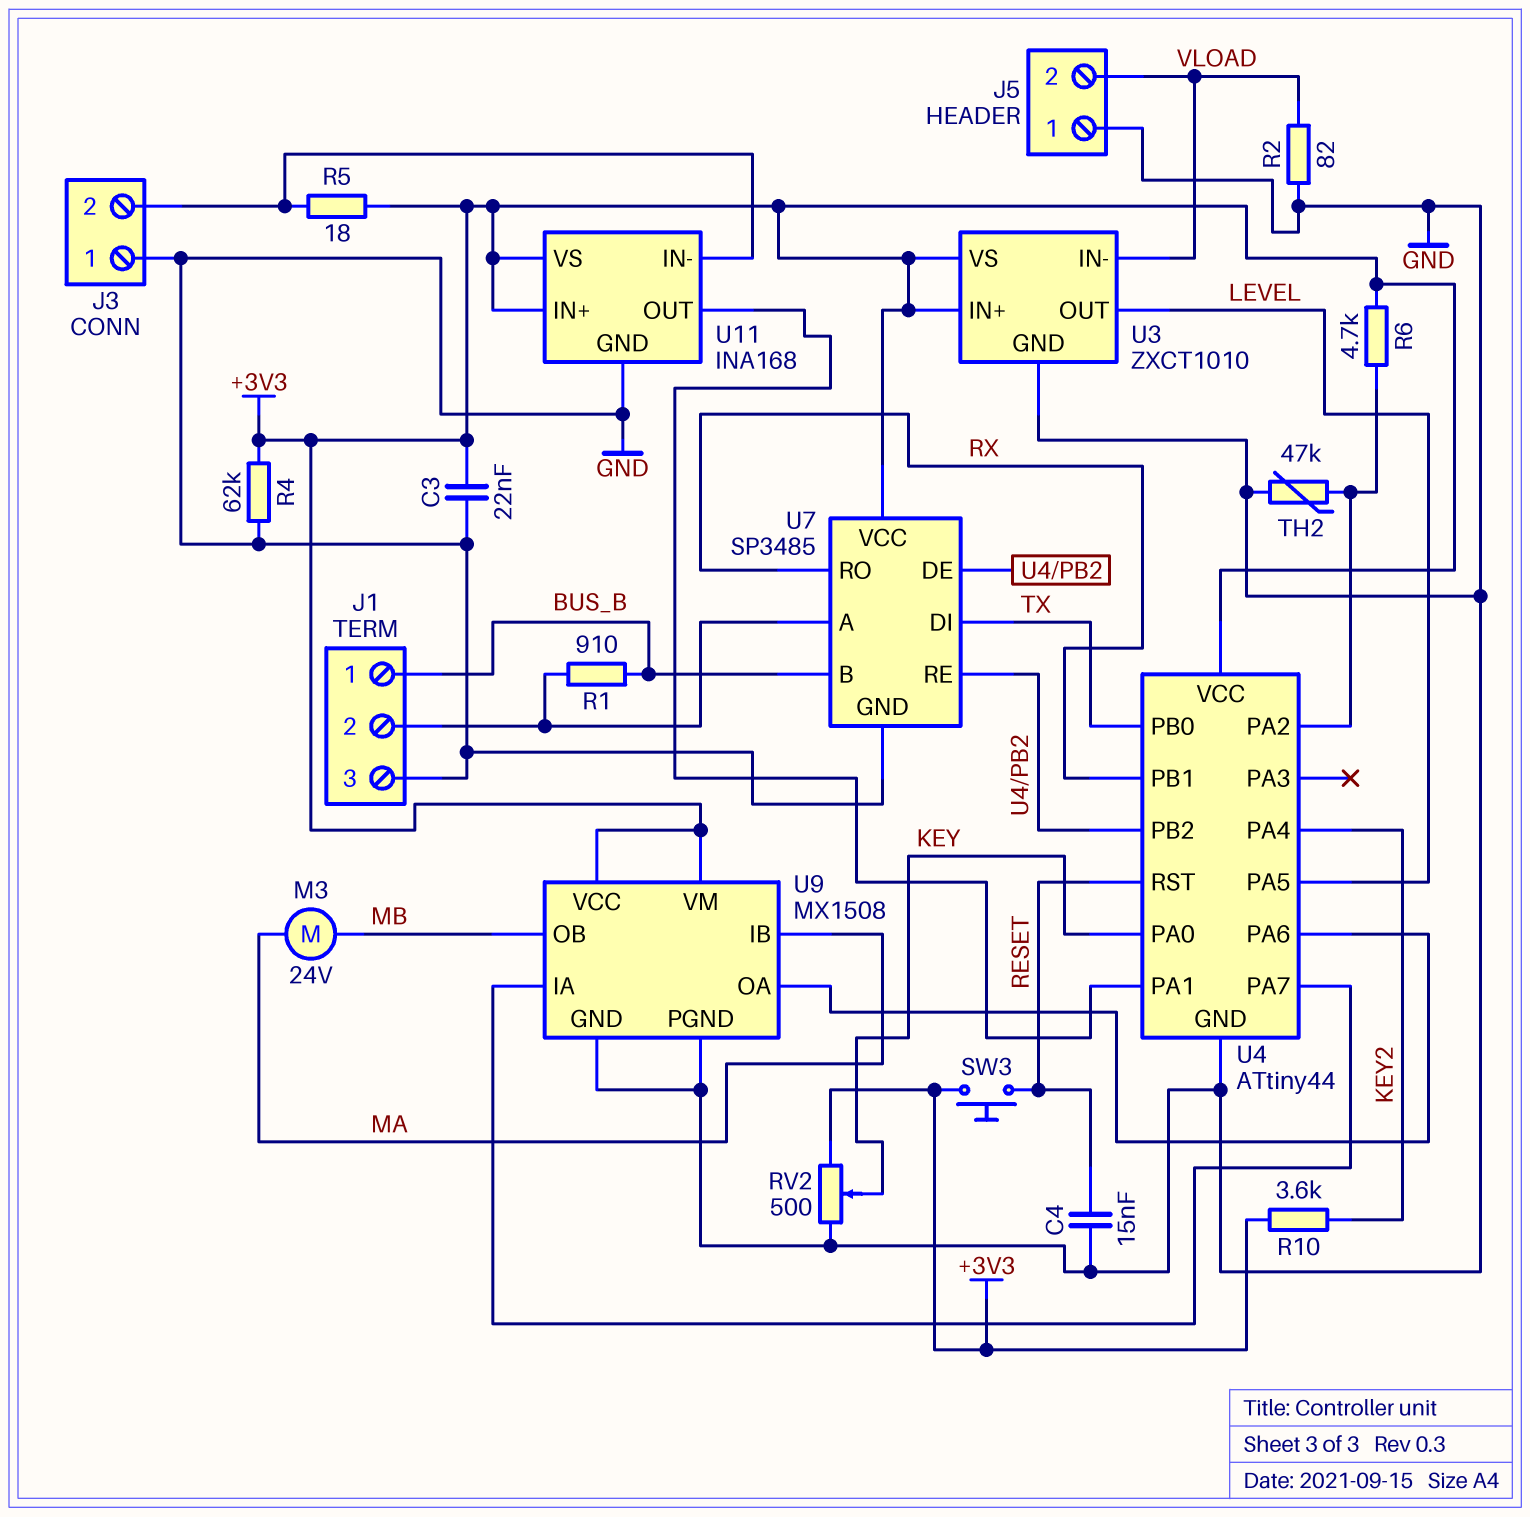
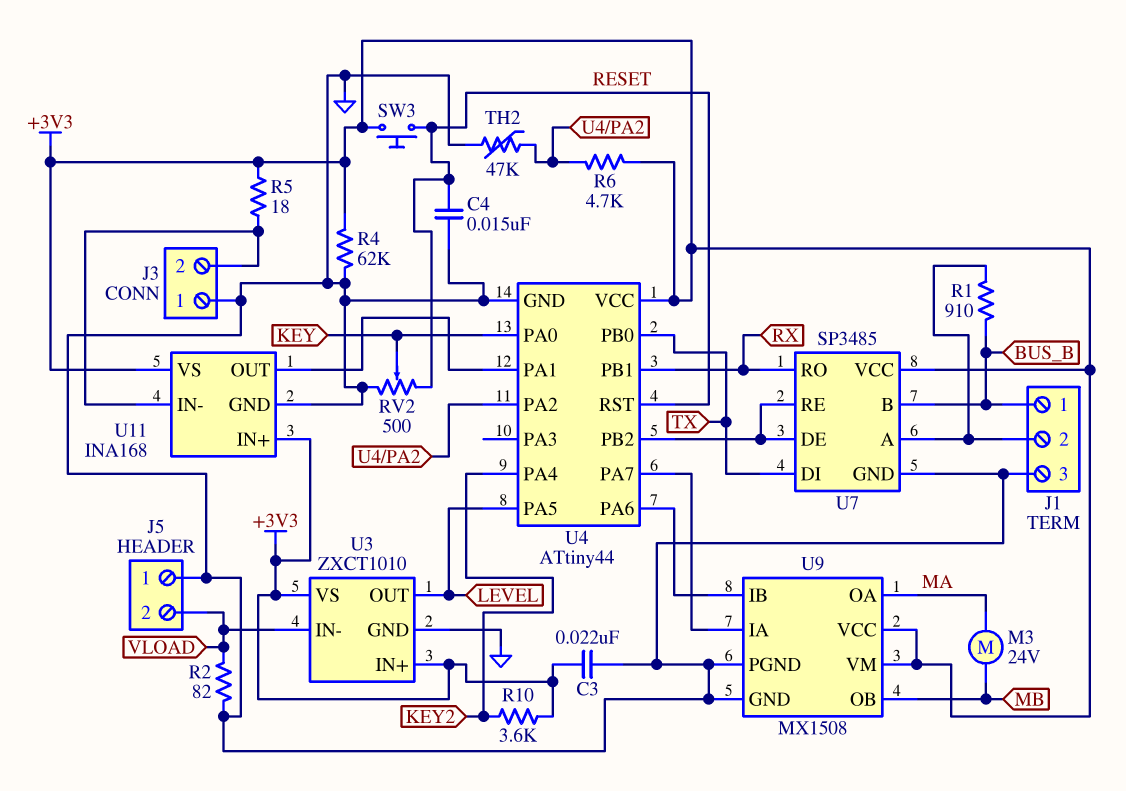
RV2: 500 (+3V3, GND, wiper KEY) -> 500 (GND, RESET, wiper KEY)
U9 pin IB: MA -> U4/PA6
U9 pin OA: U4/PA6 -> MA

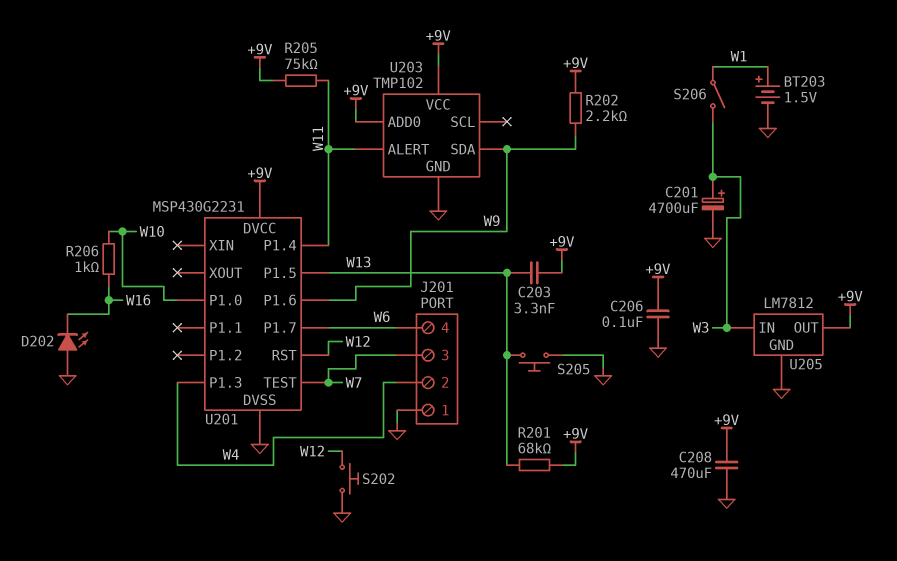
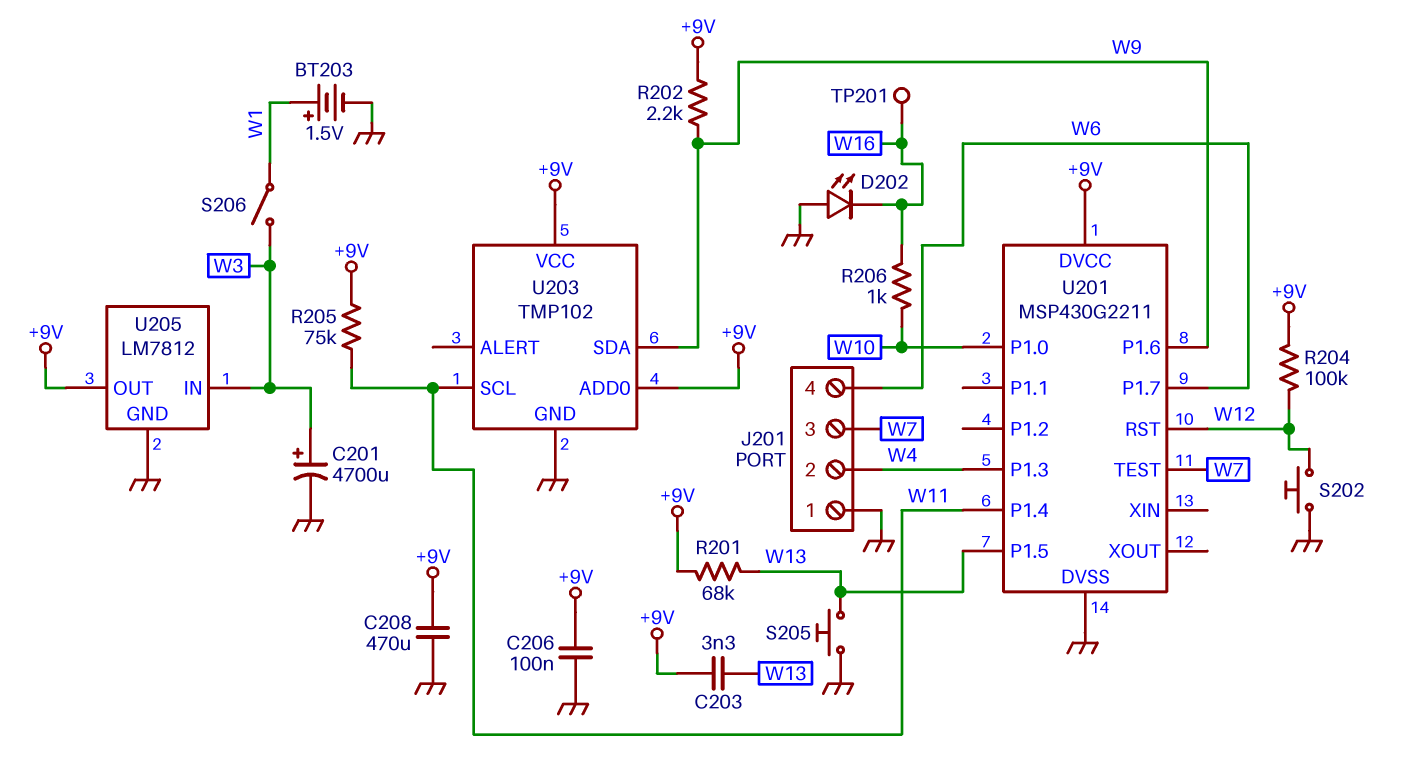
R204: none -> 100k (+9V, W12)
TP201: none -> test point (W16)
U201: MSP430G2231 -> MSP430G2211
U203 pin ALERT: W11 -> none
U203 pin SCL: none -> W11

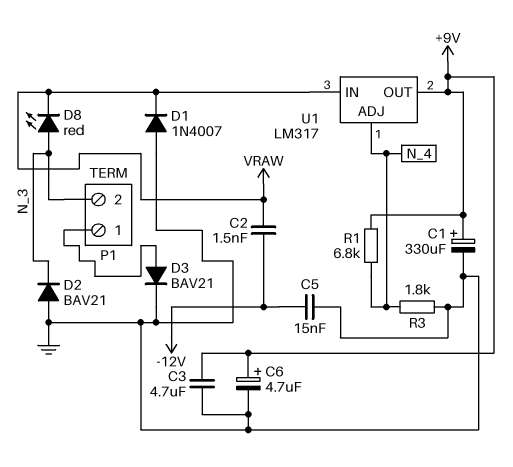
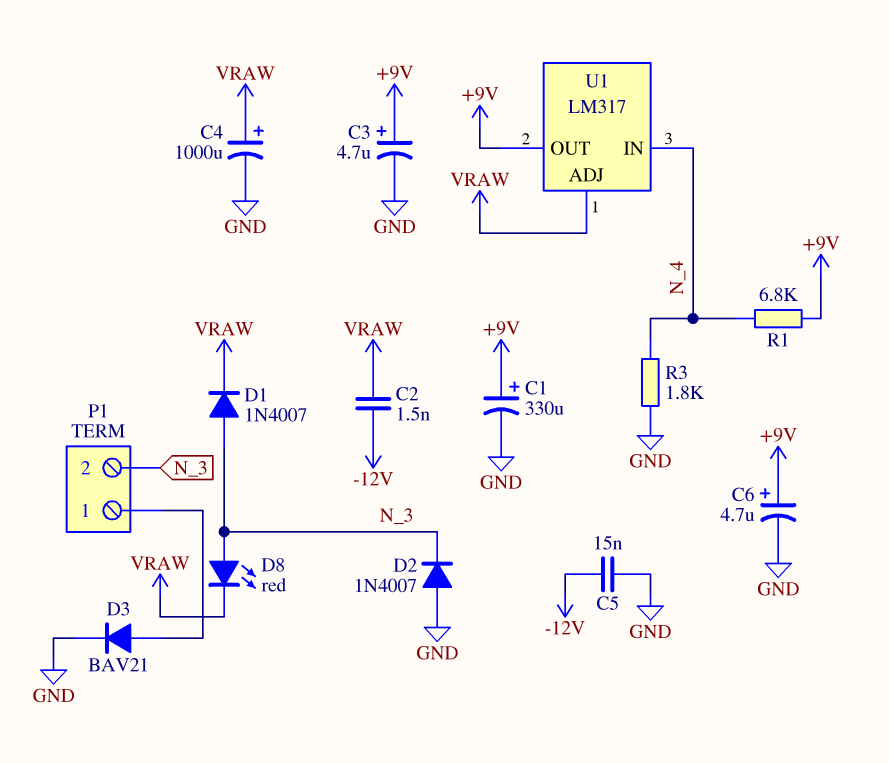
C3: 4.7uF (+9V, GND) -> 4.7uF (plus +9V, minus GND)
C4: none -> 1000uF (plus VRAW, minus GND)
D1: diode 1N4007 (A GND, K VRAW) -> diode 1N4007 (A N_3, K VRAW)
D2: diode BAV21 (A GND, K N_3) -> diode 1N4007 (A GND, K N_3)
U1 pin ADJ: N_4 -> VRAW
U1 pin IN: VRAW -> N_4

..............................

◆ ACTIVITY ◆
Would you please copy the lines above, from the one holding "C4: none -> 1000uF (plus VRAW, minus GND)" through the last, and nothing else?

◆ ANSWER SECTION ◆
C4: none -> 1000uF (plus VRAW, minus GND)
D1: diode 1N4007 (A GND, K VRAW) -> diode 1N4007 (A N_3, K VRAW)
D2: diode BAV21 (A GND, K N_3) -> diode 1N4007 (A GND, K N_3)
U1 pin ADJ: N_4 -> VRAW
U1 pin IN: VRAW -> N_4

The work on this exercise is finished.